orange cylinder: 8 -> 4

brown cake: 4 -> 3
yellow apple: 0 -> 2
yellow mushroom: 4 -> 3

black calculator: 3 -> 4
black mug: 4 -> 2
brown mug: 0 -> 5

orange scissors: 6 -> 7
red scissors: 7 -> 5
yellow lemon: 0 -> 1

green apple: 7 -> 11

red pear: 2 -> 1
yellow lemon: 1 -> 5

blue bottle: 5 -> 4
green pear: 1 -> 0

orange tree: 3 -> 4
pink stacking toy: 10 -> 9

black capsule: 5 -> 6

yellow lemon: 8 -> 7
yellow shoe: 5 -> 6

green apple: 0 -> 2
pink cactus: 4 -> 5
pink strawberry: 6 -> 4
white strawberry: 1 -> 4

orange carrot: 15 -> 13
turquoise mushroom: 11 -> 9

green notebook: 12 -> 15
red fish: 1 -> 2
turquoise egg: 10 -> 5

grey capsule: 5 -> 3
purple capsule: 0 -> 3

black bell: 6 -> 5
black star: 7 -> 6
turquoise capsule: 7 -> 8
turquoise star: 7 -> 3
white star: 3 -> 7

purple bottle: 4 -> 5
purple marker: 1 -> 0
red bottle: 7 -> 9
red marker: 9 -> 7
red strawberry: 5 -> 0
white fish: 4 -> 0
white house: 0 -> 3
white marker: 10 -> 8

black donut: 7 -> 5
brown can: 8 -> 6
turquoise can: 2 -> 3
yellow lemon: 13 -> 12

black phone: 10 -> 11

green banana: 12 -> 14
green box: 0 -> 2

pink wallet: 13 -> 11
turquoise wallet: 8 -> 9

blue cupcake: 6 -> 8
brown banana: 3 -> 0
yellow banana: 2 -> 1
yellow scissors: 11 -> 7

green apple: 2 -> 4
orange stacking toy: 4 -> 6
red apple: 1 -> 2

** WORK TASK **
Every line from the one containing "brown cake: 4 -> 3" through the end of the material above should be retyped exactly; please include nothing else.

** TASK RESULT **
brown cake: 4 -> 3
yellow apple: 0 -> 2
yellow mushroom: 4 -> 3

black calculator: 3 -> 4
black mug: 4 -> 2
brown mug: 0 -> 5

orange scissors: 6 -> 7
red scissors: 7 -> 5
yellow lemon: 0 -> 1

green apple: 7 -> 11

red pear: 2 -> 1
yellow lemon: 1 -> 5

blue bottle: 5 -> 4
green pear: 1 -> 0

orange tree: 3 -> 4
pink stacking toy: 10 -> 9

black capsule: 5 -> 6

yellow lemon: 8 -> 7
yellow shoe: 5 -> 6

green apple: 0 -> 2
pink cactus: 4 -> 5
pink strawberry: 6 -> 4
white strawberry: 1 -> 4

orange carrot: 15 -> 13
turquoise mushroom: 11 -> 9

green notebook: 12 -> 15
red fish: 1 -> 2
turquoise egg: 10 -> 5

grey capsule: 5 -> 3
purple capsule: 0 -> 3

black bell: 6 -> 5
black star: 7 -> 6
turquoise capsule: 7 -> 8
turquoise star: 7 -> 3
white star: 3 -> 7

purple bottle: 4 -> 5
purple marker: 1 -> 0
red bottle: 7 -> 9
red marker: 9 -> 7
red strawberry: 5 -> 0
white fish: 4 -> 0
white house: 0 -> 3
white marker: 10 -> 8

black donut: 7 -> 5
brown can: 8 -> 6
turquoise can: 2 -> 3
yellow lemon: 13 -> 12

black phone: 10 -> 11

green banana: 12 -> 14
green box: 0 -> 2

pink wallet: 13 -> 11
turquoise wallet: 8 -> 9

blue cupcake: 6 -> 8
brown banana: 3 -> 0
yellow banana: 2 -> 1
yellow scissors: 11 -> 7

green apple: 2 -> 4
orange stacking toy: 4 -> 6
red apple: 1 -> 2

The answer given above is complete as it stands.